*RECORDS FOR PROCESSING*.
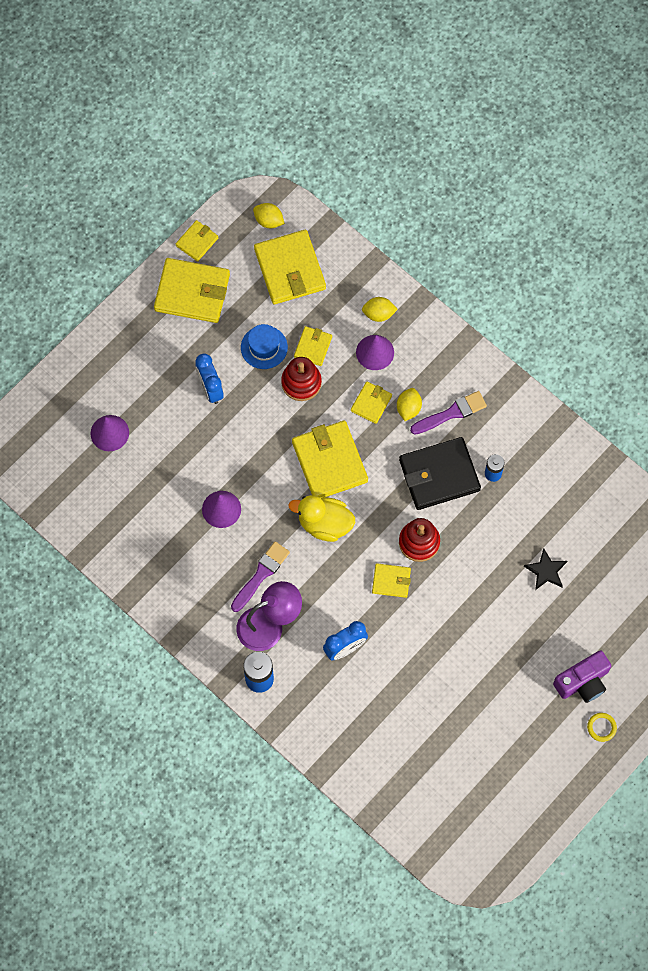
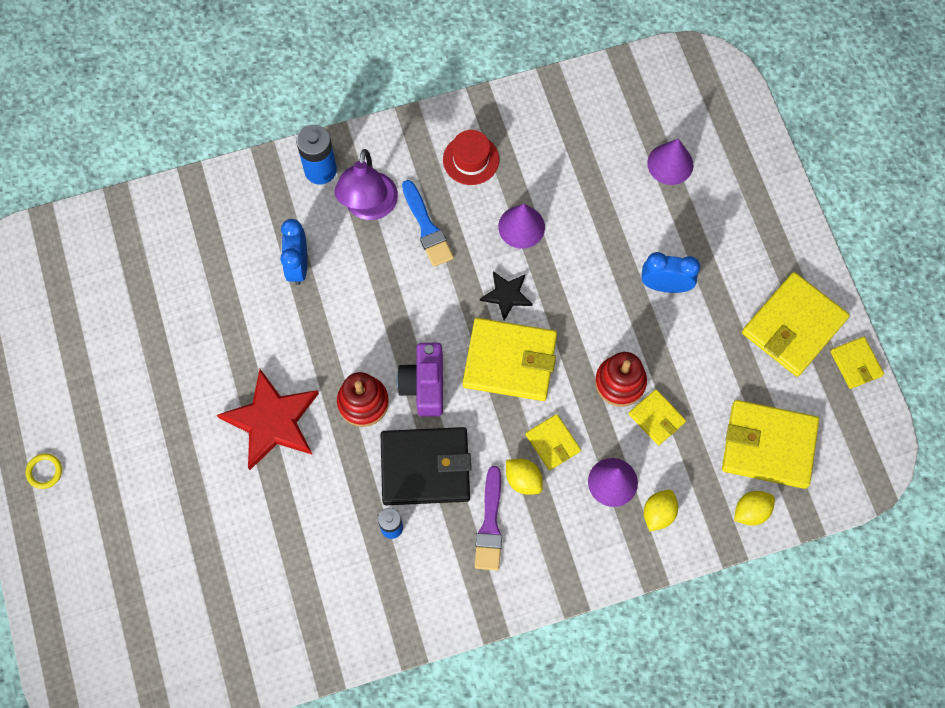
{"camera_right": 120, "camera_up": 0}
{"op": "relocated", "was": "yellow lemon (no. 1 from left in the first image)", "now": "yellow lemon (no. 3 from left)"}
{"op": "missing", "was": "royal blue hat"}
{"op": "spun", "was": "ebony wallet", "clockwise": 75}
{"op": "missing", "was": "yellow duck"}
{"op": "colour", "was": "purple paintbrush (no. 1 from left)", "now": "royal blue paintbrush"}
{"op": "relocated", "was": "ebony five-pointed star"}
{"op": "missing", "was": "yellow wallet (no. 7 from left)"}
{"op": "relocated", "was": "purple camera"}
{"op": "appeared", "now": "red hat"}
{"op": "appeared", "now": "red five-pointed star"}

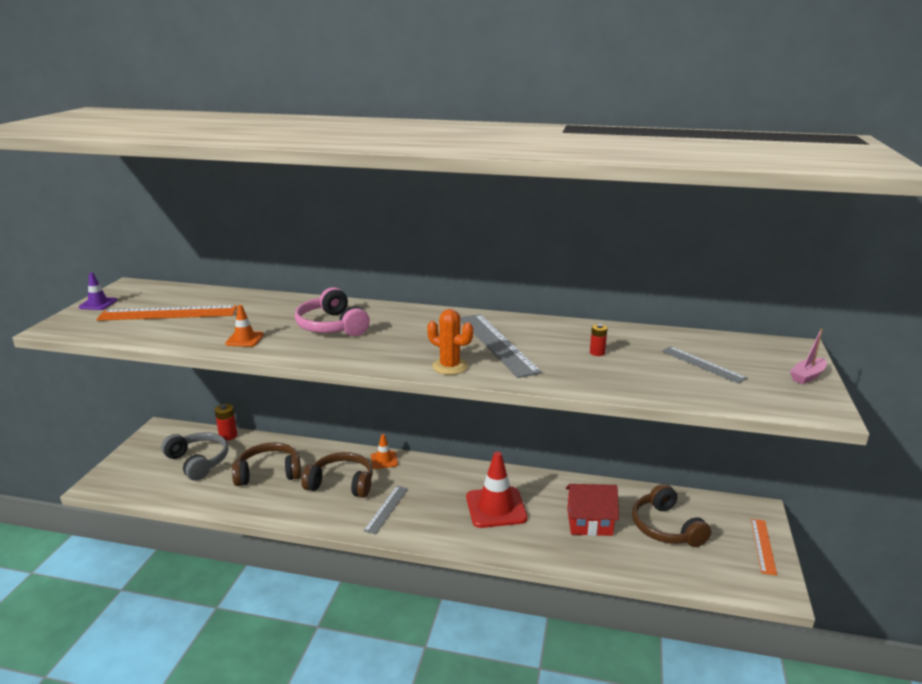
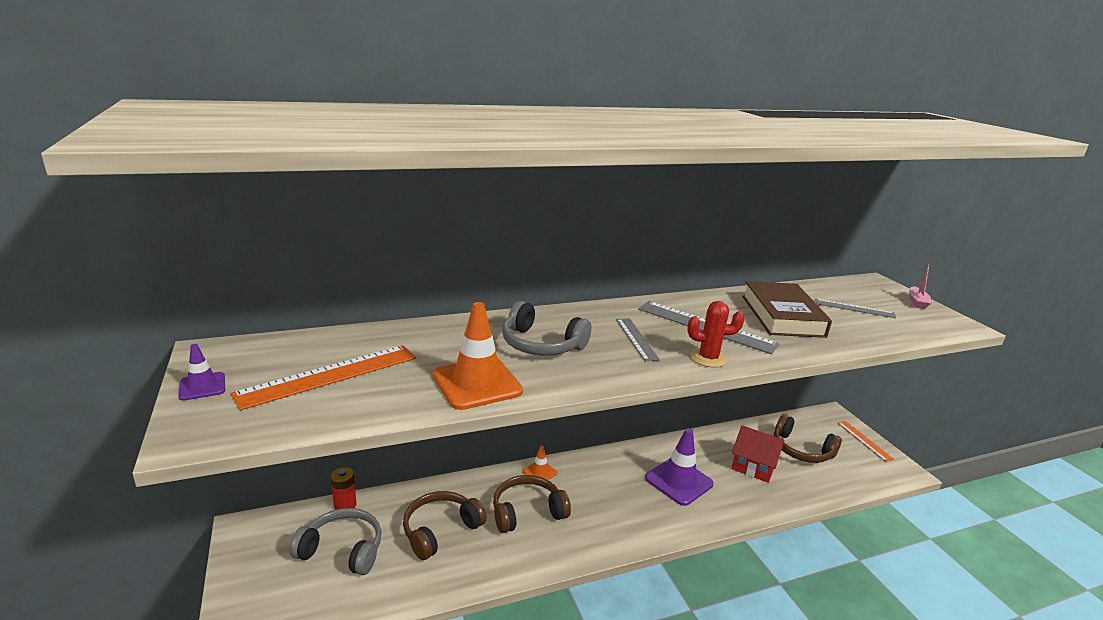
{"camera_right": -35, "camera_up": 0}
{"op": "colour", "was": "rose-pink headphones", "now": "ash-grey headphones (no. 2 from left)"}
{"op": "size", "was": "orange-coloured safety cone (no. 1 from left)", "ratio": 1.95}
{"op": "colour", "was": "orange-coloured prickly plant", "now": "red prickly plant"}
{"op": "exchanged", "was": "red power cell (no. 2 from left)", "now": "russet book"}
{"op": "colour", "was": "red safety cone", "now": "purple safety cone (no. 2 from left)"}
{"op": "spun", "was": "red house", "clockwise": 60}
{"op": "relocated", "was": "ash-grey straightedge (no. 1 from left)"}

*WHAT YOU HAVE TO DO*.
Your task is to repeat the material above exactly, without its pictures.

*EXERCISE RESULT*.
{"camera_right": 120, "camera_up": 0}
{"op": "relocated", "was": "yellow lemon (no. 1 from left in the first image)", "now": "yellow lemon (no. 3 from left)"}
{"op": "missing", "was": "royal blue hat"}
{"op": "spun", "was": "ebony wallet", "clockwise": 75}
{"op": "missing", "was": "yellow duck"}
{"op": "colour", "was": "purple paintbrush (no. 1 from left)", "now": "royal blue paintbrush"}
{"op": "relocated", "was": "ebony five-pointed star"}
{"op": "missing", "was": "yellow wallet (no. 7 from left)"}
{"op": "relocated", "was": "purple camera"}
{"op": "appeared", "now": "red hat"}
{"op": "appeared", "now": "red five-pointed star"}

{"camera_right": -35, "camera_up": 0}
{"op": "colour", "was": "rose-pink headphones", "now": "ash-grey headphones (no. 2 from left)"}
{"op": "size", "was": "orange-coloured safety cone (no. 1 from left)", "ratio": 1.95}
{"op": "colour", "was": "orange-coloured prickly plant", "now": "red prickly plant"}
{"op": "exchanged", "was": "red power cell (no. 2 from left)", "now": "russet book"}
{"op": "colour", "was": "red safety cone", "now": "purple safety cone (no. 2 from left)"}
{"op": "spun", "was": "red house", "clockwise": 60}
{"op": "relocated", "was": "ash-grey straightedge (no. 1 from left)"}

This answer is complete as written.